Supplied data:
***

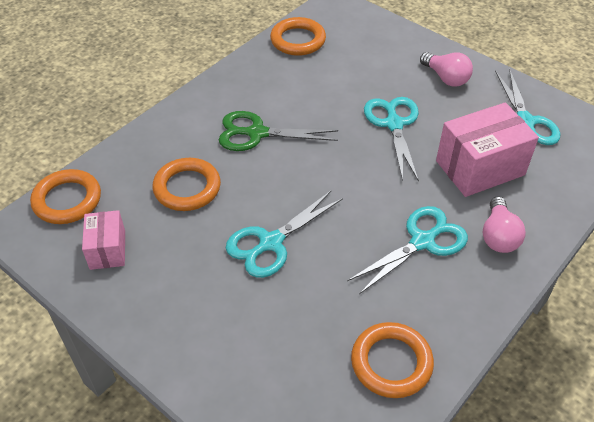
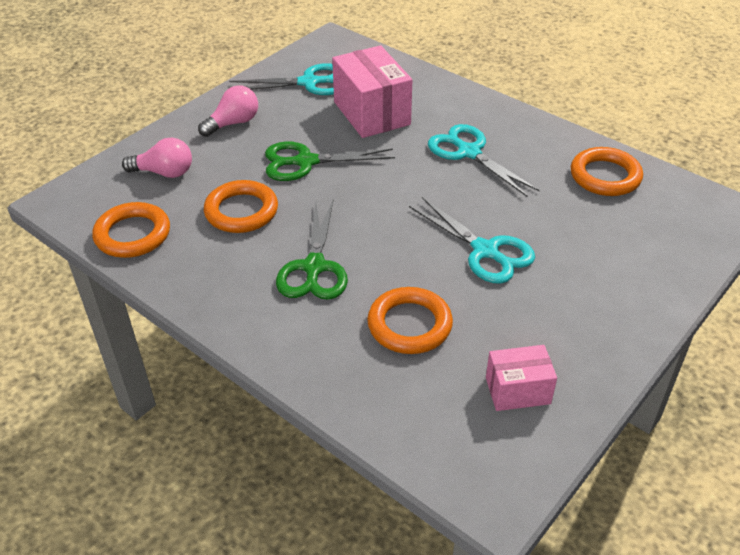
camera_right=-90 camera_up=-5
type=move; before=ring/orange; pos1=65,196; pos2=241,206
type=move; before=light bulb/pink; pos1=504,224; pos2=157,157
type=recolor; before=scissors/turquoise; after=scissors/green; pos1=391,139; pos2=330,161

***

An exact, word-for-word version of the material is required, free of pictures.

camera_right=-90 camera_up=-5
type=move; before=ring/orange; pos1=65,196; pos2=241,206
type=move; before=light bulb/pink; pos1=504,224; pos2=157,157
type=recolor; before=scissors/turquoise; after=scissors/green; pos1=391,139; pos2=330,161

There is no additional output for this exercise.